- **What the task asks**
Give the data again in full, without pictures.

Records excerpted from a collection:
= Beginning of Section =
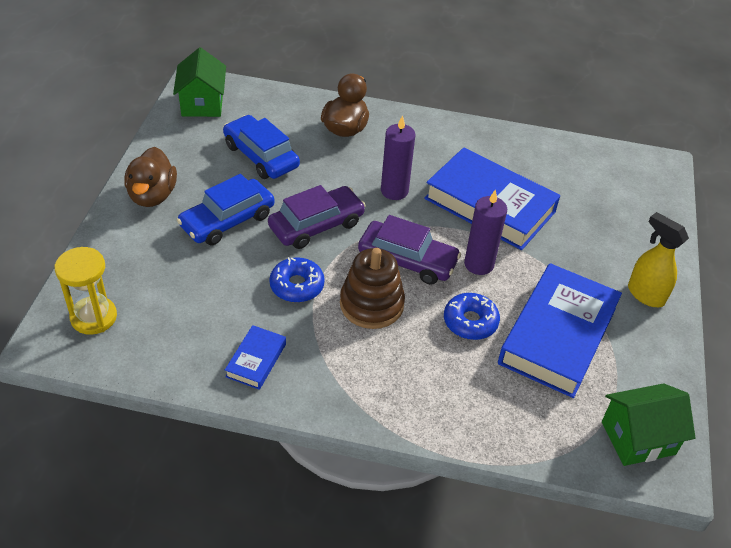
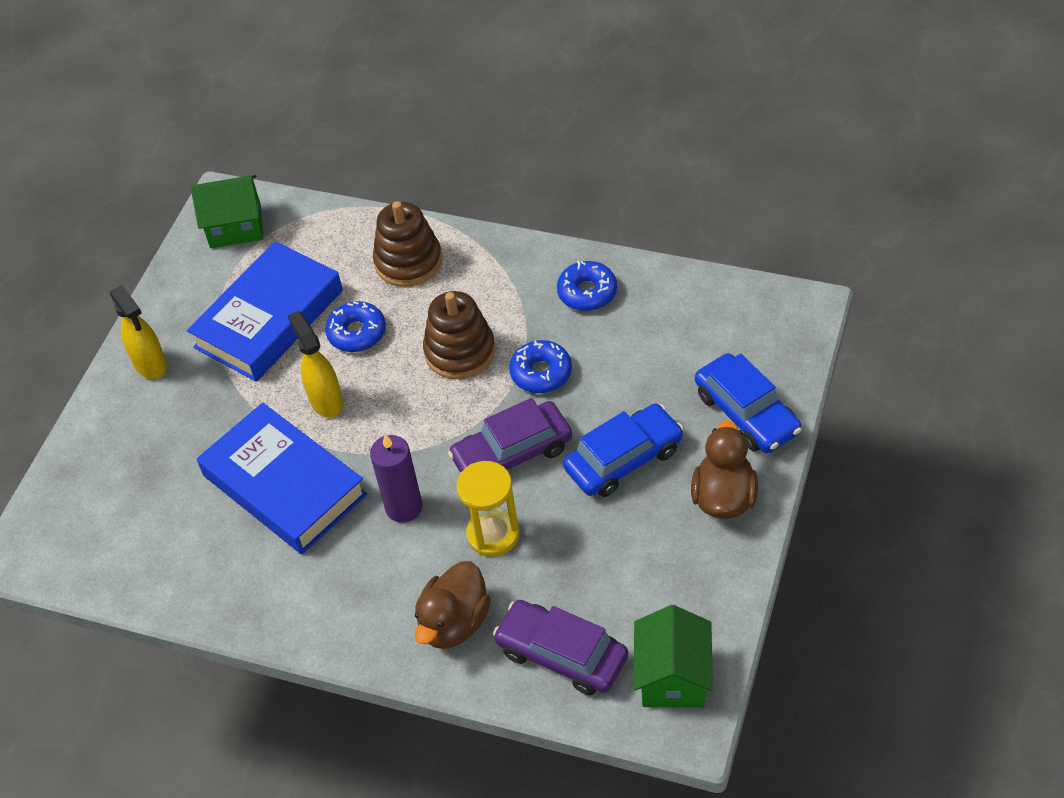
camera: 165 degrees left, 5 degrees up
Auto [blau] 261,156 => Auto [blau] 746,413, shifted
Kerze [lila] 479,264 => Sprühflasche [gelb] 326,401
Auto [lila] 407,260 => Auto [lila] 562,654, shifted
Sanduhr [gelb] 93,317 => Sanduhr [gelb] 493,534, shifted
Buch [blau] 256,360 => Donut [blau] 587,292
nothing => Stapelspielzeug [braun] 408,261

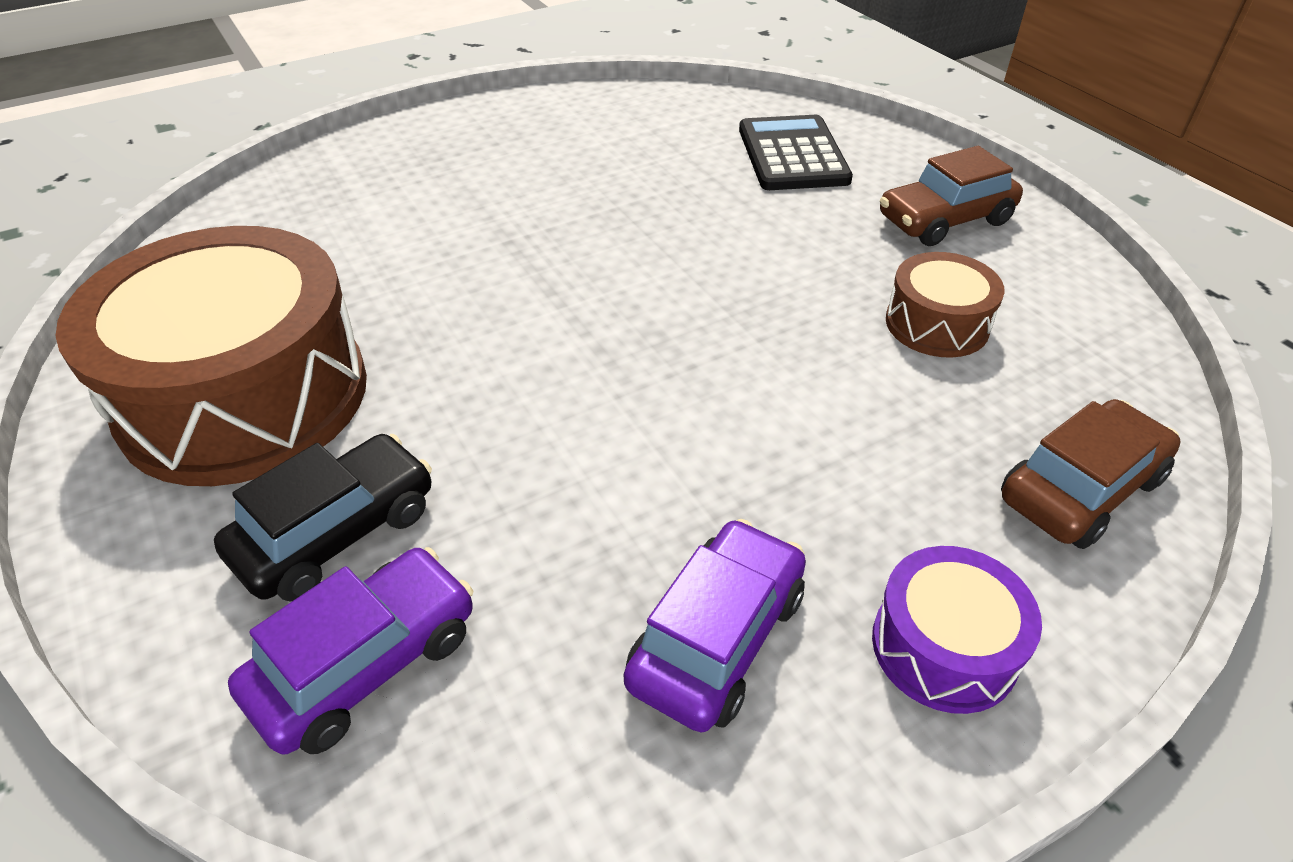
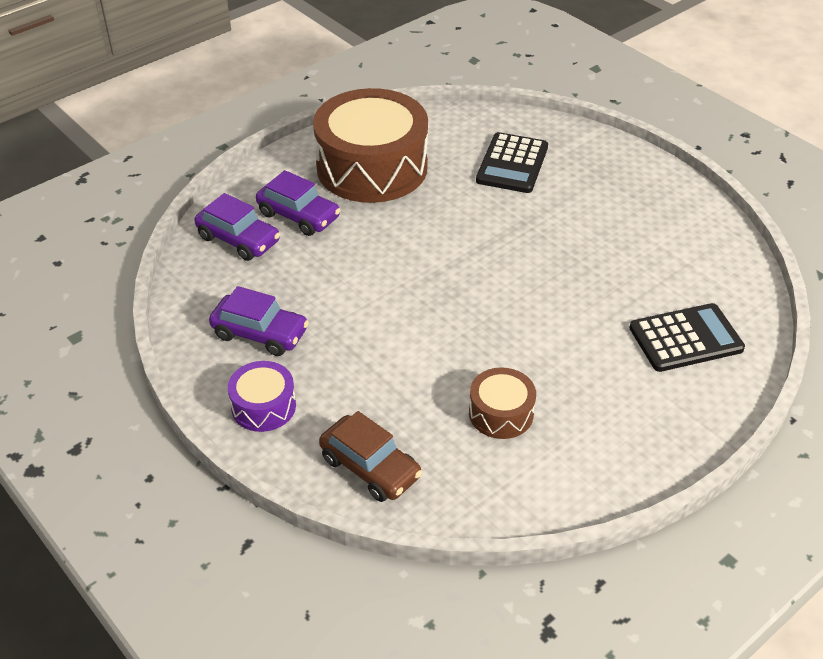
camera: 80 degrees right, 0 degrees up
Auto [braun] 944,220 => nothing
Auto [schwarz] 337,533 => Auto [lila] 298,216
nothing => Taschenrechner [schwarz] 512,164

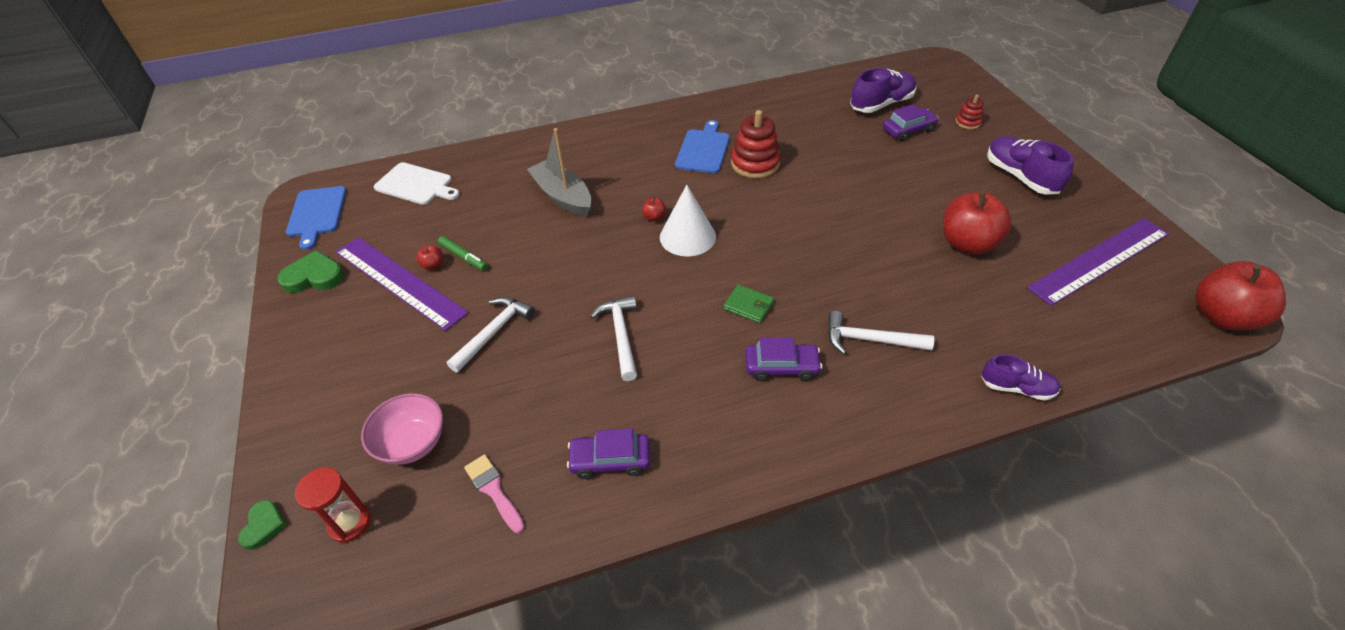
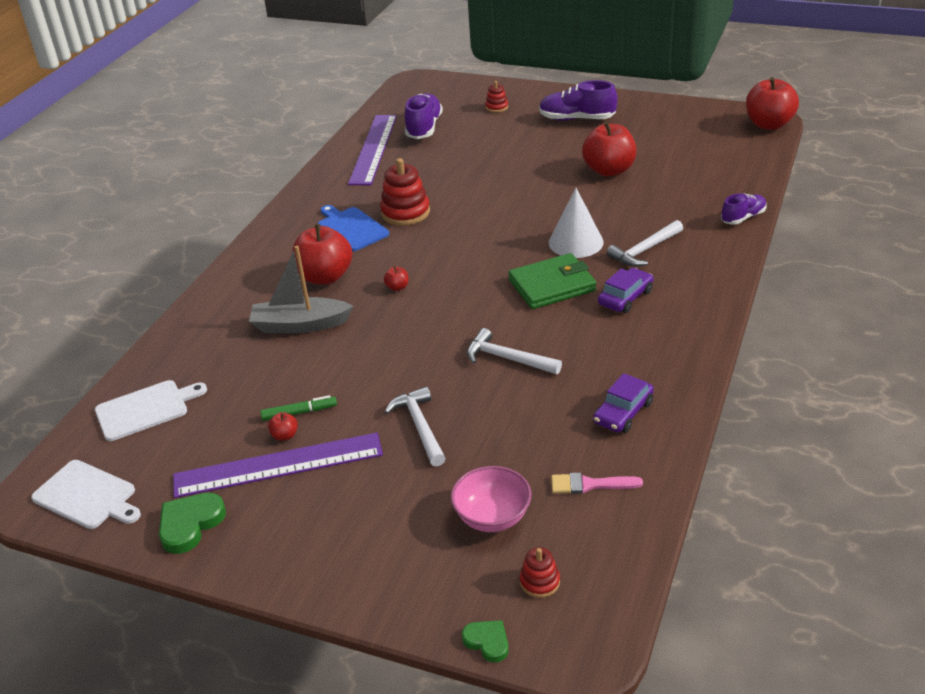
camera: 50 degrees left, 10 degrees down
Auto [lila] 908,130 => nothing
Kegel [weiß] 687,236 => Kegel [weiß] 576,242, shifted
Schneidebrett [blau] 317,214 => Schneidebrett [weiß] 87,496
Lineal [lila] 1099,260 => Lineal [lila] 373,149, shifted
Geldbörse [grün] 748,305 => Geldbörse [grün] 552,285, x1.88
Sanduhr [rot] 350,523 => Stapelspielzeug [rot] 539,582
nothing => Apfel [rot] 325,277

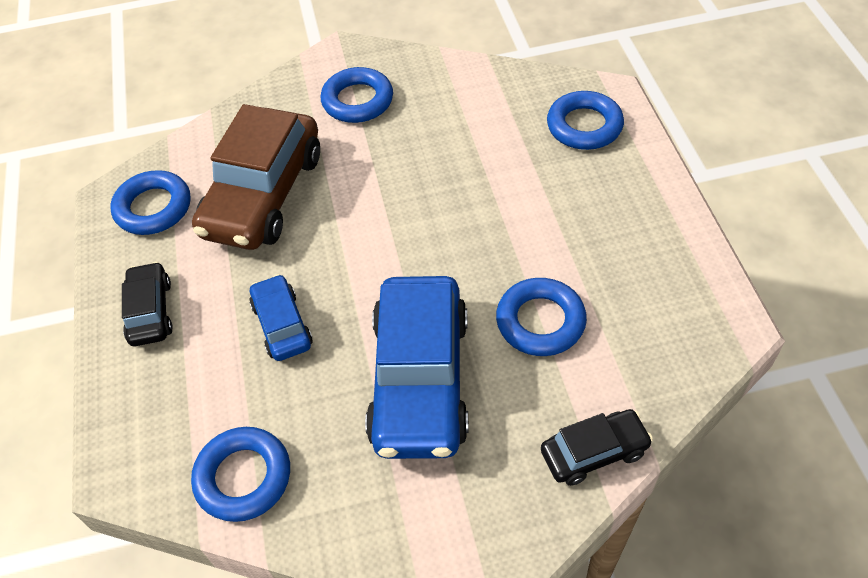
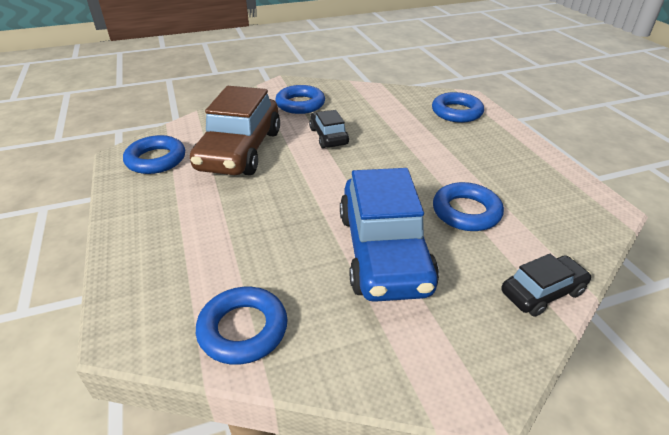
camera: 10 degrees left, 15 degrees down
Auto [schwarz] 150,311 => Auto [schwarz] 328,136, shifted
Auto [blau] 282,325 => nothing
= End of Section =
- **Response box**
camera: 165 degrees left, 5 degrees up
Auto [blau] 261,156 => Auto [blau] 746,413, shifted
Kerze [lila] 479,264 => Sprühflasche [gelb] 326,401
Auto [lila] 407,260 => Auto [lila] 562,654, shifted
Sanduhr [gelb] 93,317 => Sanduhr [gelb] 493,534, shifted
Buch [blau] 256,360 => Donut [blau] 587,292
nothing => Stapelspielzeug [braun] 408,261

camera: 80 degrees right, 0 degrees up
Auto [braun] 944,220 => nothing
Auto [schwarz] 337,533 => Auto [lila] 298,216
nothing => Taschenrechner [schwarz] 512,164

camera: 50 degrees left, 10 degrees down
Auto [lila] 908,130 => nothing
Kegel [weiß] 687,236 => Kegel [weiß] 576,242, shifted
Schneidebrett [blau] 317,214 => Schneidebrett [weiß] 87,496
Lineal [lila] 1099,260 => Lineal [lila] 373,149, shifted
Geldbörse [grün] 748,305 => Geldbörse [grün] 552,285, x1.88
Sanduhr [rot] 350,523 => Stapelspielzeug [rot] 539,582
nothing => Apfel [rot] 325,277

camera: 10 degrees left, 15 degrees down
Auto [schwarz] 150,311 => Auto [schwarz] 328,136, shifted
Auto [blau] 282,325 => nothing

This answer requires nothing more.